▶ Task details: Within the listing below, please copy exactly the lines between the line holding "orange cactus: 4 -> 0" and the line holding "turquoise shoe: 4 -> 6", inclusive.

▶ Data:
--- --- ---

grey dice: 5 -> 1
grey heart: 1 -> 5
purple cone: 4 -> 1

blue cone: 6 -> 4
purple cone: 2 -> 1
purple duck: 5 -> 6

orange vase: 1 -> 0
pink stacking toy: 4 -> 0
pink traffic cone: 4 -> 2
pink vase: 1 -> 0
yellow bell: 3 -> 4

--- --- ---

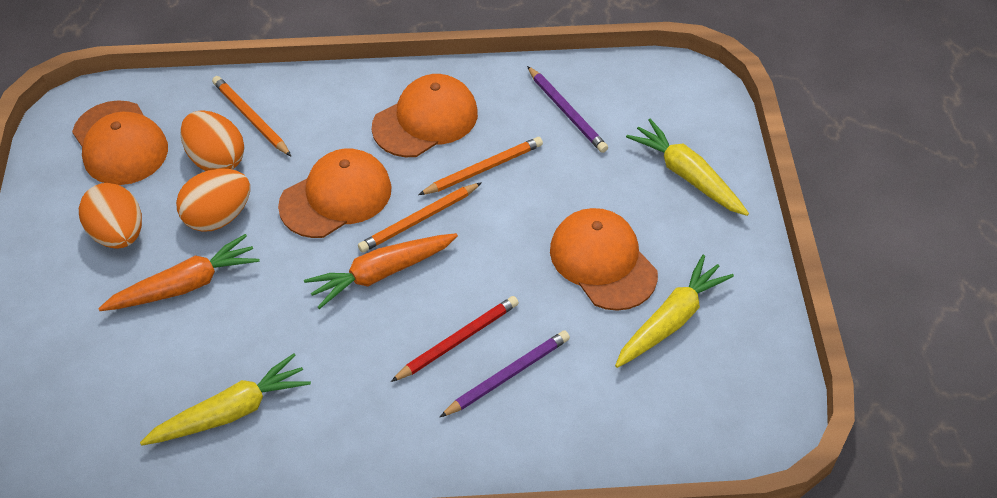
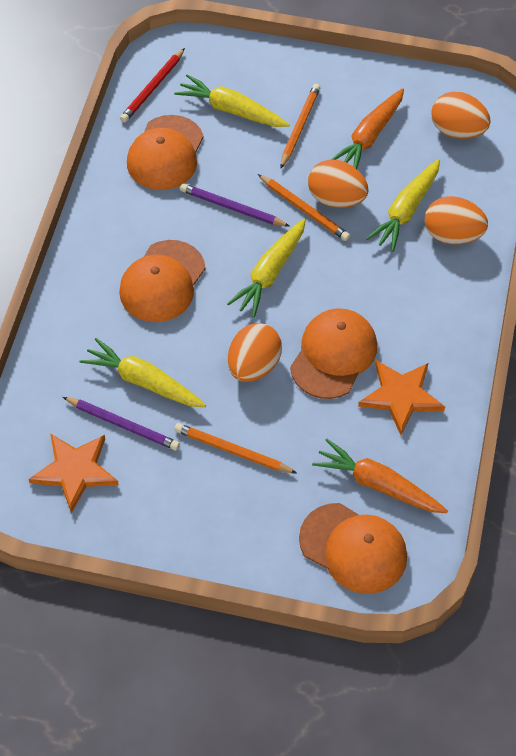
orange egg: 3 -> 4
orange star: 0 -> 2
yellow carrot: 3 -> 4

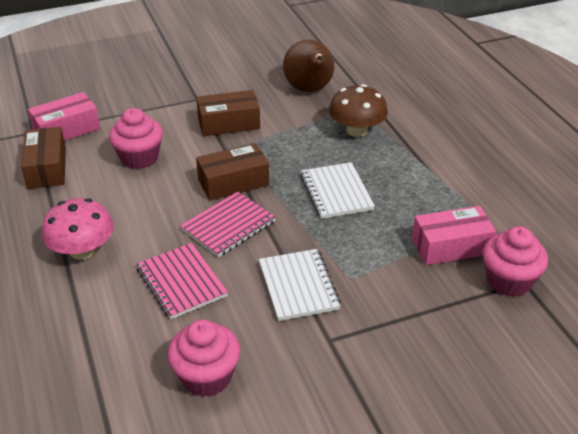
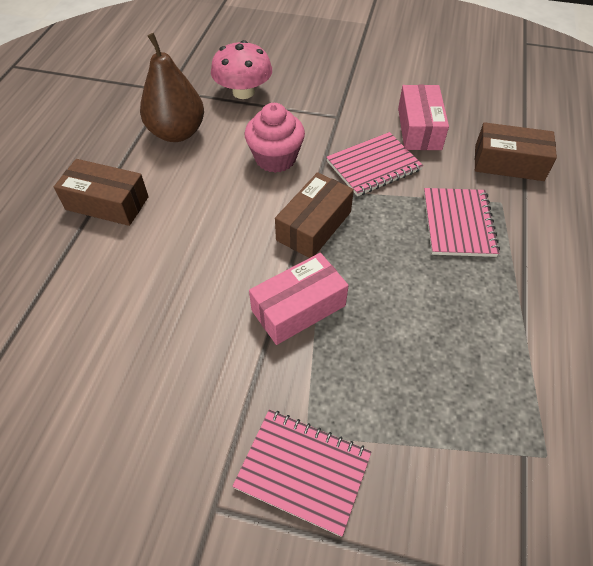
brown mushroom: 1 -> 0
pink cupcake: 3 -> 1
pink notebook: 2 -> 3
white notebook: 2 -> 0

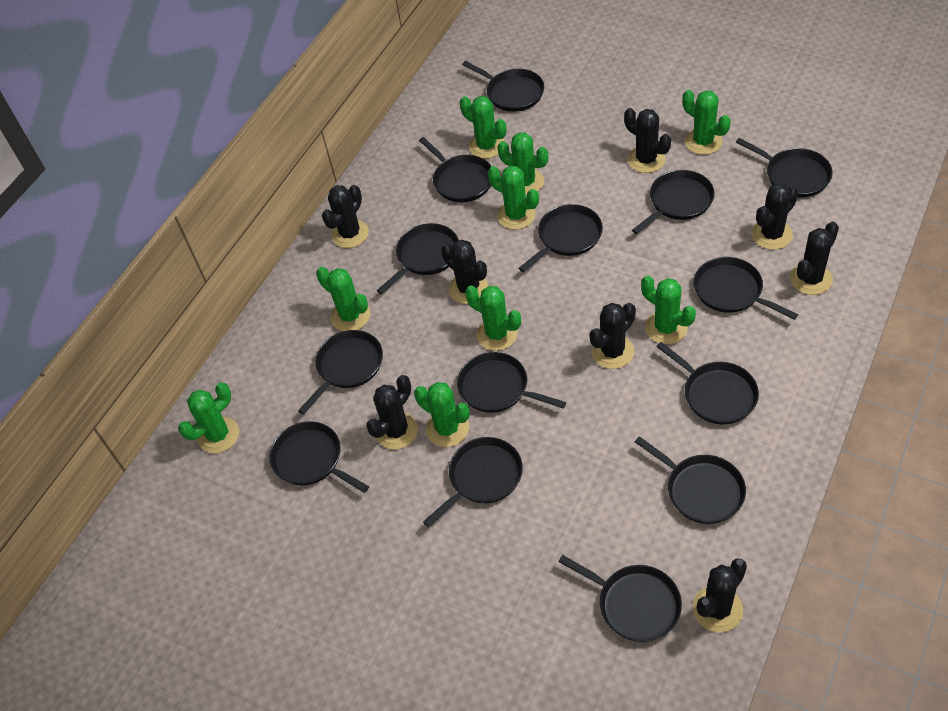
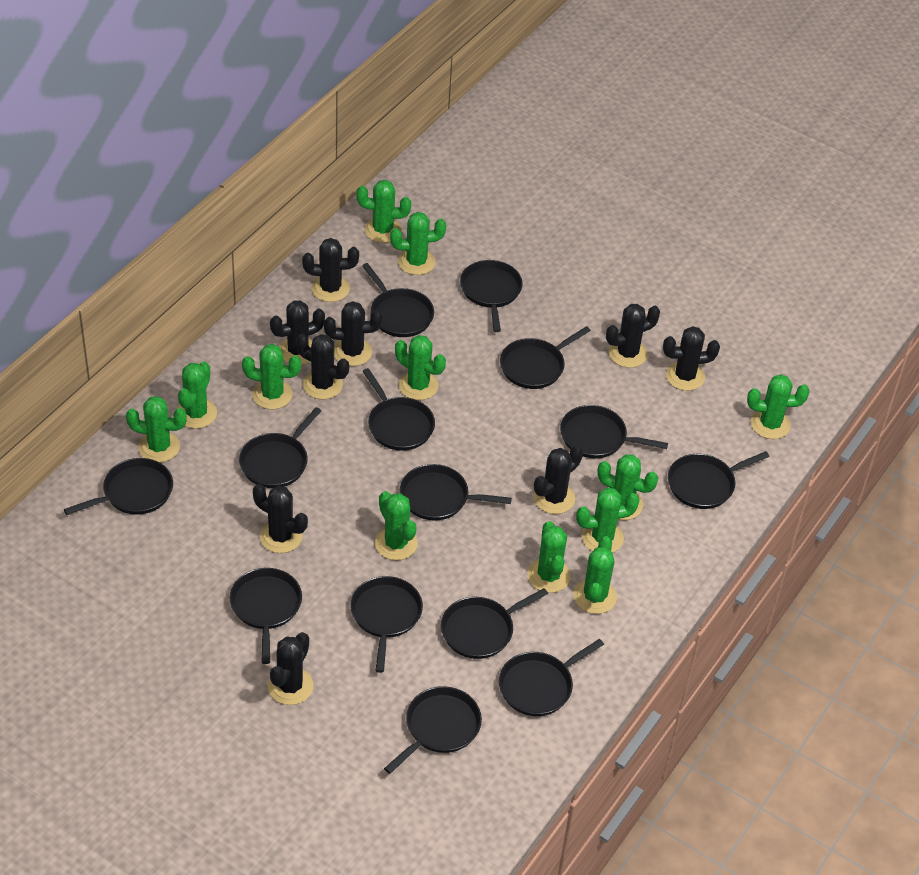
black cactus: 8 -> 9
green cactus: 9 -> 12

--- --- ---

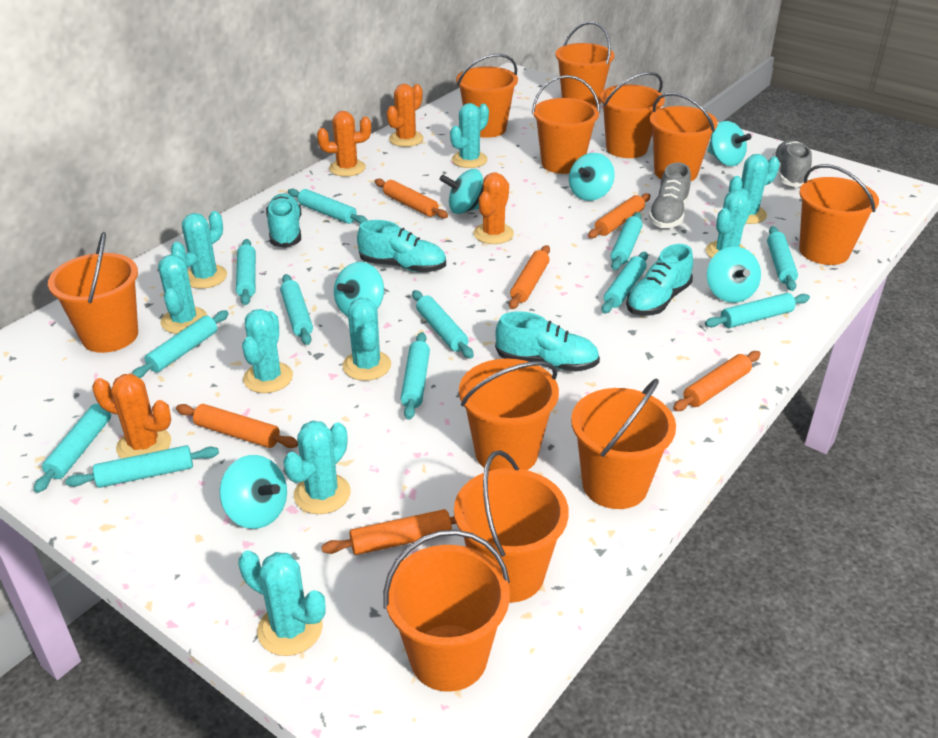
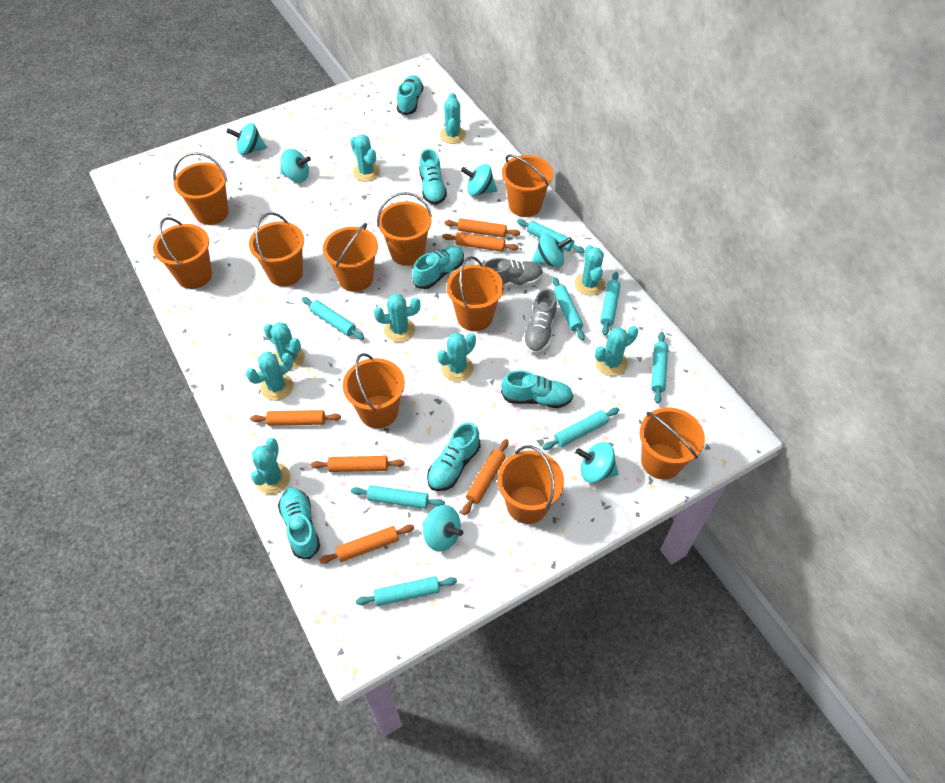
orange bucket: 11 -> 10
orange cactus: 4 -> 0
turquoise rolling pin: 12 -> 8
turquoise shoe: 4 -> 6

--- --- ---

▶ Output of the exercise:
orange cactus: 4 -> 0
turquoise rolling pin: 12 -> 8
turquoise shoe: 4 -> 6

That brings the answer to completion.